### PROVIDED MATERIAL

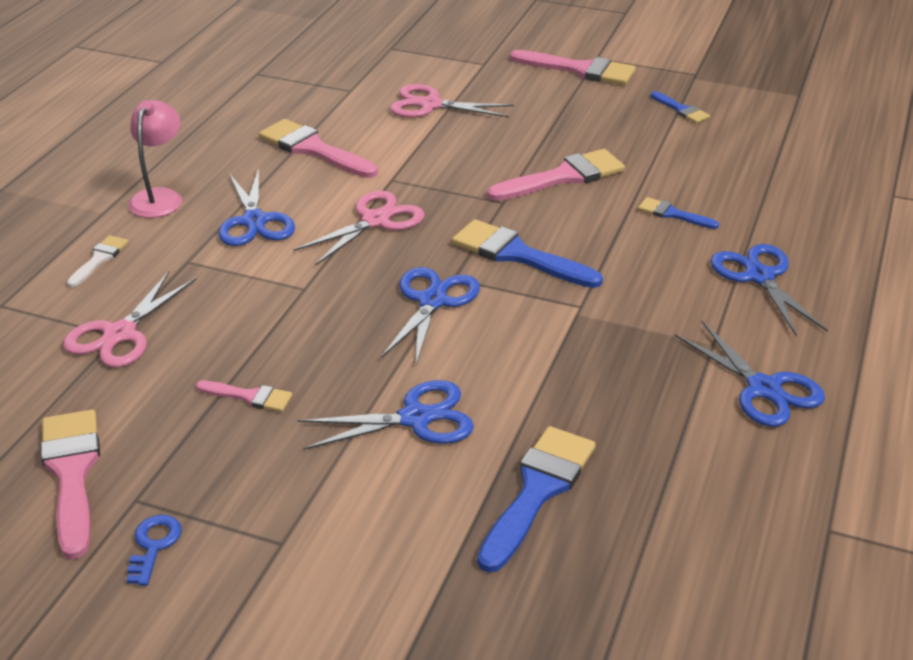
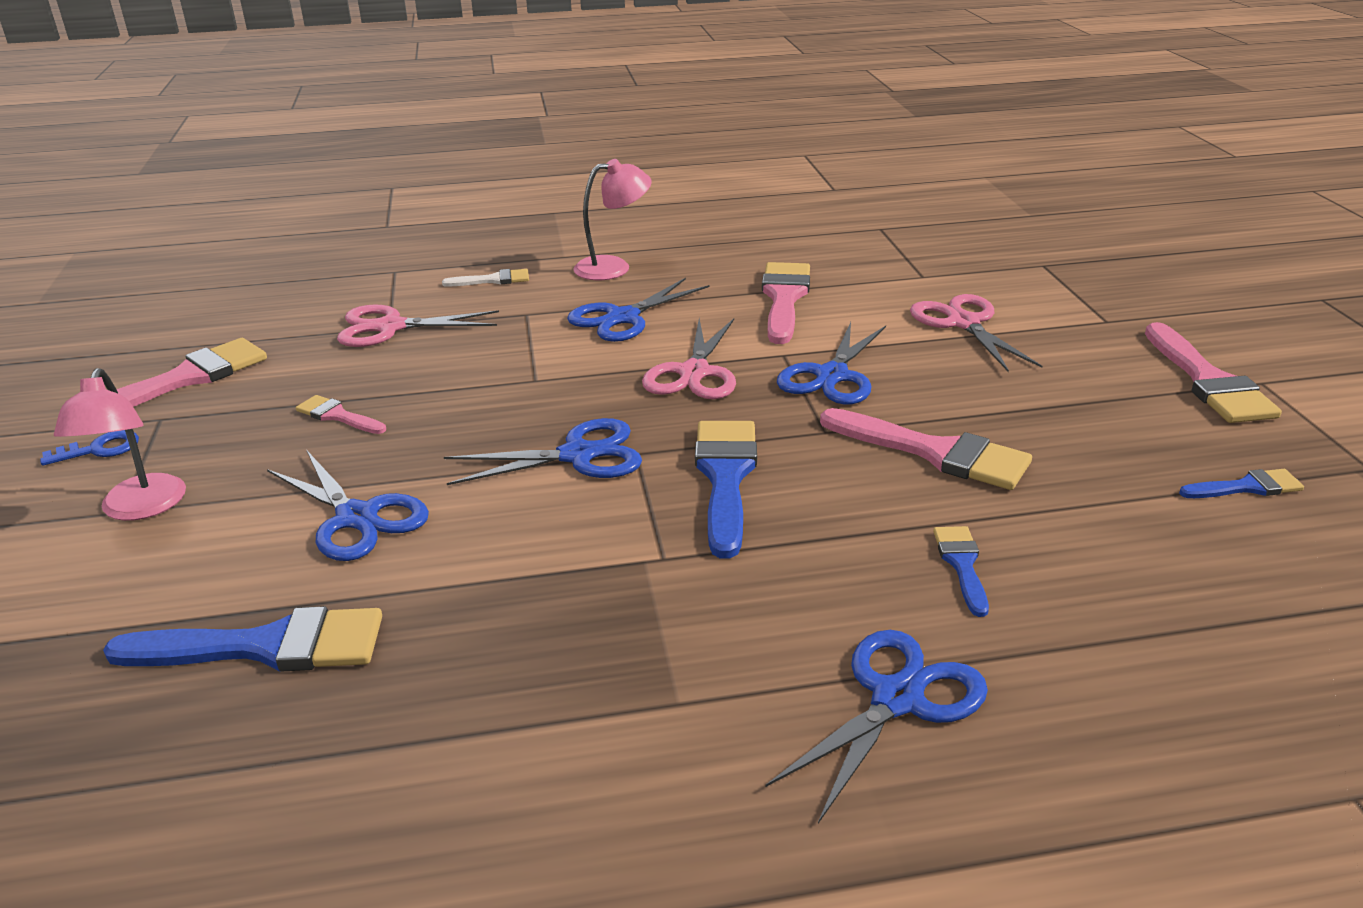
camera: 60 degrees right, 5 degrees down
(250, 396) = (337, 416): pink brush -> pink brush turned 135 degrees clockwise
(289, 531) = (140, 508): none -> pink lamp
(375, 221) = (694, 373): pink scissors -> pink scissors turned 90 degrees clockwise
(681, 110) = (1246, 487): blue brush -> blue brush turned 120 degrees counterclockwise
(764, 389) = (607, 791): blue scissors -> blue scissors (832, 376)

######

#### YOUR OBJECTIVE
Retype each line of the listing above word for word. Exclude the pictures.

#### SOLUTION TO THE EXERCISE
camera: 60 degrees right, 5 degrees down
(250, 396) = (337, 416): pink brush -> pink brush turned 135 degrees clockwise
(289, 531) = (140, 508): none -> pink lamp
(375, 221) = (694, 373): pink scissors -> pink scissors turned 90 degrees clockwise
(681, 110) = (1246, 487): blue brush -> blue brush turned 120 degrees counterclockwise
(764, 389) = (607, 791): blue scissors -> blue scissors (832, 376)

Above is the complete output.